===== Data provided
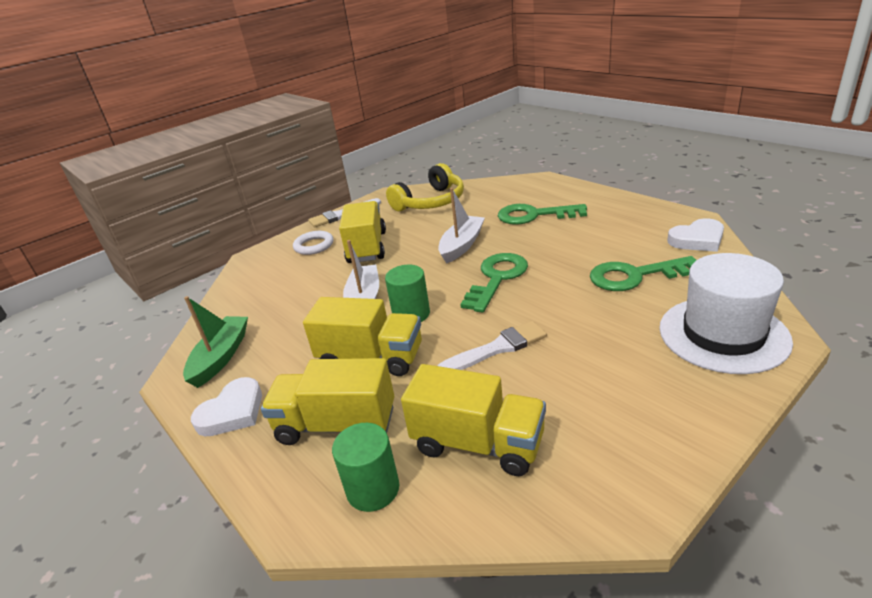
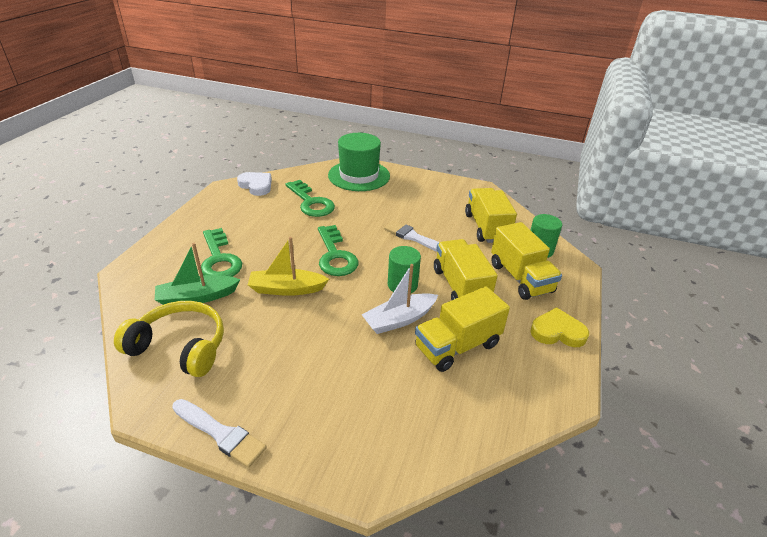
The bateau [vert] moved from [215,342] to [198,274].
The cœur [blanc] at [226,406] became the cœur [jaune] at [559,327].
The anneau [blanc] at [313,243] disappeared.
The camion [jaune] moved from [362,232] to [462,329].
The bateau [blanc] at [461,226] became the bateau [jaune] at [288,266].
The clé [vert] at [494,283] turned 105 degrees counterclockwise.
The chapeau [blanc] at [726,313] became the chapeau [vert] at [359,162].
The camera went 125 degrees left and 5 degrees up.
==========
### Goal of the exercise
When copying the records, reproduce every entry exactly and omit all pictures.

### Exercise solution
The bateau [vert] moved from [215,342] to [198,274].
The cœur [blanc] at [226,406] became the cœur [jaune] at [559,327].
The anneau [blanc] at [313,243] disappeared.
The camion [jaune] moved from [362,232] to [462,329].
The bateau [blanc] at [461,226] became the bateau [jaune] at [288,266].
The clé [vert] at [494,283] turned 105 degrees counterclockwise.
The chapeau [blanc] at [726,313] became the chapeau [vert] at [359,162].
The camera went 125 degrees left and 5 degrees up.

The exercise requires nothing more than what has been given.